Reproduce each line below without any alteration.

§ Records provided

_ _ _ _ _ _ _

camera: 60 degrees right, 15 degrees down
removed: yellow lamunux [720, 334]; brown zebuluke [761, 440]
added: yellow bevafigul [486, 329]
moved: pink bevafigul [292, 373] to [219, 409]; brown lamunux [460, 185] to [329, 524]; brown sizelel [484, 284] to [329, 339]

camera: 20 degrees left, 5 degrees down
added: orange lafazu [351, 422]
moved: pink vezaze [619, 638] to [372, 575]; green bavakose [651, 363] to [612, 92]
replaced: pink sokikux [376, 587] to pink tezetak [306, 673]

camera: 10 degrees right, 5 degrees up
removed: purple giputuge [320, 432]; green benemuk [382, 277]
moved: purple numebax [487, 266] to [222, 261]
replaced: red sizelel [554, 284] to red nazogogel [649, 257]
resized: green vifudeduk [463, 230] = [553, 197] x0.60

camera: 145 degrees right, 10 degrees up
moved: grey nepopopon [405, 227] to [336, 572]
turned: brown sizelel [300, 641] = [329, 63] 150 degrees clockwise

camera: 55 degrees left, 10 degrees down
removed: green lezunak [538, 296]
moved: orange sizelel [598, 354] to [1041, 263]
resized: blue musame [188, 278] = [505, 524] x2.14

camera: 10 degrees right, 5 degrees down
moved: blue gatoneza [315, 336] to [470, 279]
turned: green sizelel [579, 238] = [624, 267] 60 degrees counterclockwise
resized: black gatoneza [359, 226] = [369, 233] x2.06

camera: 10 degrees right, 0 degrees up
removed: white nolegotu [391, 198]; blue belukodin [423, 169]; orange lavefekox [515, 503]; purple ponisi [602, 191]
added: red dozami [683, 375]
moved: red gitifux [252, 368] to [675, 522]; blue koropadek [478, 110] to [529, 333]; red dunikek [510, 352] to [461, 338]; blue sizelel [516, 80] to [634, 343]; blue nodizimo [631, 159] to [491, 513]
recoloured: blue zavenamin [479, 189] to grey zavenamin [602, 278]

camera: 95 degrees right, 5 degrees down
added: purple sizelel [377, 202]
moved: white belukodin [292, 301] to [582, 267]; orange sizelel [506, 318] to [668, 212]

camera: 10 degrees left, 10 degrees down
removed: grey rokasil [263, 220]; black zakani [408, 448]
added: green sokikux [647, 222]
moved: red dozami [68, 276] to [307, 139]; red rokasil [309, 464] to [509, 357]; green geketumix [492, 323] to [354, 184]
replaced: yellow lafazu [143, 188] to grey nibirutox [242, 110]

_ _ _ _ _ _ _

§ Exercise output
camera: 60 degrees right, 15 degrees down
removed: yellow lamunux [720, 334]; brown zebuluke [761, 440]
added: yellow bevafigul [486, 329]
moved: pink bevafigul [292, 373] to [219, 409]; brown lamunux [460, 185] to [329, 524]; brown sizelel [484, 284] to [329, 339]

camera: 20 degrees left, 5 degrees down
added: orange lafazu [351, 422]
moved: pink vezaze [619, 638] to [372, 575]; green bavakose [651, 363] to [612, 92]
replaced: pink sokikux [376, 587] to pink tezetak [306, 673]

camera: 10 degrees right, 5 degrees up
removed: purple giputuge [320, 432]; green benemuk [382, 277]
moved: purple numebax [487, 266] to [222, 261]
replaced: red sizelel [554, 284] to red nazogogel [649, 257]
resized: green vifudeduk [463, 230] = [553, 197] x0.60

camera: 145 degrees right, 10 degrees up
moved: grey nepopopon [405, 227] to [336, 572]
turned: brown sizelel [300, 641] = [329, 63] 150 degrees clockwise

camera: 55 degrees left, 10 degrees down
removed: green lezunak [538, 296]
moved: orange sizelel [598, 354] to [1041, 263]
resized: blue musame [188, 278] = [505, 524] x2.14

camera: 10 degrees right, 5 degrees down
moved: blue gatoneza [315, 336] to [470, 279]
turned: green sizelel [579, 238] = [624, 267] 60 degrees counterclockwise
resized: black gatoneza [359, 226] = [369, 233] x2.06

camera: 10 degrees right, 0 degrees up
removed: white nolegotu [391, 198]; blue belukodin [423, 169]; orange lavefekox [515, 503]; purple ponisi [602, 191]
added: red dozami [683, 375]
moved: red gitifux [252, 368] to [675, 522]; blue koropadek [478, 110] to [529, 333]; red dunikek [510, 352] to [461, 338]; blue sizelel [516, 80] to [634, 343]; blue nodizimo [631, 159] to [491, 513]
recoloured: blue zavenamin [479, 189] to grey zavenamin [602, 278]

camera: 95 degrees right, 5 degrees down
added: purple sizelel [377, 202]
moved: white belukodin [292, 301] to [582, 267]; orange sizelel [506, 318] to [668, 212]

camera: 10 degrees left, 10 degrees down
removed: grey rokasil [263, 220]; black zakani [408, 448]
added: green sokikux [647, 222]
moved: red dozami [68, 276] to [307, 139]; red rokasil [309, 464] to [509, 357]; green geketumix [492, 323] to [354, 184]
replaced: yellow lafazu [143, 188] to grey nibirutox [242, 110]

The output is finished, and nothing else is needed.